Records shown:
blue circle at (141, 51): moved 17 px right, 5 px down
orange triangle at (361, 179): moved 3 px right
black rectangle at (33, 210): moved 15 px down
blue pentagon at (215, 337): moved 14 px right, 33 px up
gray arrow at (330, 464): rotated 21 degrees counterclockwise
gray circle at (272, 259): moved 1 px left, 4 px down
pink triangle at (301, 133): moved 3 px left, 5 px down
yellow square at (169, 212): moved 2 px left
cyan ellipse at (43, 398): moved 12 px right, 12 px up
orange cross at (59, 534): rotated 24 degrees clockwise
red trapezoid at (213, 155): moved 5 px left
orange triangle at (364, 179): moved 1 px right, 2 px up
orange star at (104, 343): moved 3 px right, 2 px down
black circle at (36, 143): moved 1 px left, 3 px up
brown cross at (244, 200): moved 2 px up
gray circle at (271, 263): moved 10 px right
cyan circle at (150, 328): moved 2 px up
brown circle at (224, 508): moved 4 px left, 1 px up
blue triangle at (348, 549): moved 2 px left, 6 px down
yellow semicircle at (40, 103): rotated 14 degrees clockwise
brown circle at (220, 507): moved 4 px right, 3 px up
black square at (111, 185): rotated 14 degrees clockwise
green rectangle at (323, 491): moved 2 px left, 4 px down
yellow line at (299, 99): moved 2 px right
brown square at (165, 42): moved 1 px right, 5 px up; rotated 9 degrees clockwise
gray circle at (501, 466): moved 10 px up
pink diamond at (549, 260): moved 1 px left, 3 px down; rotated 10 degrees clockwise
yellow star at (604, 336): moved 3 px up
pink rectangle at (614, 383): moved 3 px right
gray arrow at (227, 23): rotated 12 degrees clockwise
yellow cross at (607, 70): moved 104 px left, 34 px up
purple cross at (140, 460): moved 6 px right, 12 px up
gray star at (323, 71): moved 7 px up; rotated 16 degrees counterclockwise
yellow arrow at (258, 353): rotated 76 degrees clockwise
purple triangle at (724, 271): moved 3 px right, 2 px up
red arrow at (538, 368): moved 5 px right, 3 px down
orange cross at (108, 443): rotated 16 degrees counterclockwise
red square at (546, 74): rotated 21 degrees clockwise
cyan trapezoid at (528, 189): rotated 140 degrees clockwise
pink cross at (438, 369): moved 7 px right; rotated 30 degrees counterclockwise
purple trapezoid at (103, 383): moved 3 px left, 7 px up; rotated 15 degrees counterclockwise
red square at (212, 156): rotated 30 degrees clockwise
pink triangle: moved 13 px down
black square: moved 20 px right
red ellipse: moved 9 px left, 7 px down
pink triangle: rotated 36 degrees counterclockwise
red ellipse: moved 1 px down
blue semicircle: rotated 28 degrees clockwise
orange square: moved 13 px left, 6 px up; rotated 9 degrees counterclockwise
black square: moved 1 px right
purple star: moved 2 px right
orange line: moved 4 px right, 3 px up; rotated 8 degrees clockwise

Short task: Arrange every line of the data above as a numbered list, leaving out any blank lines.

Correct result:
1. blue circle at (141, 51): moved 17 px right, 5 px down
2. orange triangle at (361, 179): moved 3 px right
3. black rectangle at (33, 210): moved 15 px down
4. blue pentagon at (215, 337): moved 14 px right, 33 px up
5. gray arrow at (330, 464): rotated 21 degrees counterclockwise
6. gray circle at (272, 259): moved 1 px left, 4 px down
7. pink triangle at (301, 133): moved 3 px left, 5 px down
8. yellow square at (169, 212): moved 2 px left
9. cyan ellipse at (43, 398): moved 12 px right, 12 px up
10. orange cross at (59, 534): rotated 24 degrees clockwise
11. red trapezoid at (213, 155): moved 5 px left
12. orange triangle at (364, 179): moved 1 px right, 2 px up
13. orange star at (104, 343): moved 3 px right, 2 px down
14. black circle at (36, 143): moved 1 px left, 3 px up
15. brown cross at (244, 200): moved 2 px up
16. gray circle at (271, 263): moved 10 px right
17. cyan circle at (150, 328): moved 2 px up
18. brown circle at (224, 508): moved 4 px left, 1 px up
19. blue triangle at (348, 549): moved 2 px left, 6 px down
20. yellow semicircle at (40, 103): rotated 14 degrees clockwise
21. brown circle at (220, 507): moved 4 px right, 3 px up
22. black square at (111, 185): rotated 14 degrees clockwise
23. green rectangle at (323, 491): moved 2 px left, 4 px down
24. yellow line at (299, 99): moved 2 px right
25. brown square at (165, 42): moved 1 px right, 5 px up; rotated 9 degrees clockwise
26. gray circle at (501, 466): moved 10 px up
27. pink diamond at (549, 260): moved 1 px left, 3 px down; rotated 10 degrees clockwise
28. yellow star at (604, 336): moved 3 px up
29. pink rectangle at (614, 383): moved 3 px right
30. gray arrow at (227, 23): rotated 12 degrees clockwise
31. yellow cross at (607, 70): moved 104 px left, 34 px up
32. purple cross at (140, 460): moved 6 px right, 12 px up
33. gray star at (323, 71): moved 7 px up; rotated 16 degrees counterclockwise
34. yellow arrow at (258, 353): rotated 76 degrees clockwise
35. purple triangle at (724, 271): moved 3 px right, 2 px up
36. red arrow at (538, 368): moved 5 px right, 3 px down
37. orange cross at (108, 443): rotated 16 degrees counterclockwise
38. red square at (546, 74): rotated 21 degrees clockwise
39. cyan trapezoid at (528, 189): rotated 140 degrees clockwise
40. pink cross at (438, 369): moved 7 px right; rotated 30 degrees counterclockwise
41. purple trapezoid at (103, 383): moved 3 px left, 7 px up; rotated 15 degrees counterclockwise
42. red square at (212, 156): rotated 30 degrees clockwise
43. pink triangle: moved 13 px down
44. black square: moved 20 px right
45. red ellipse: moved 9 px left, 7 px down
46. pink triangle: rotated 36 degrees counterclockwise
47. red ellipse: moved 1 px down
48. blue semicircle: rotated 28 degrees clockwise
49. orange square: moved 13 px left, 6 px up; rotated 9 degrees counterclockwise
50. black square: moved 1 px right
51. purple star: moved 2 px right
52. orange line: moved 4 px right, 3 px up; rotated 8 degrees clockwise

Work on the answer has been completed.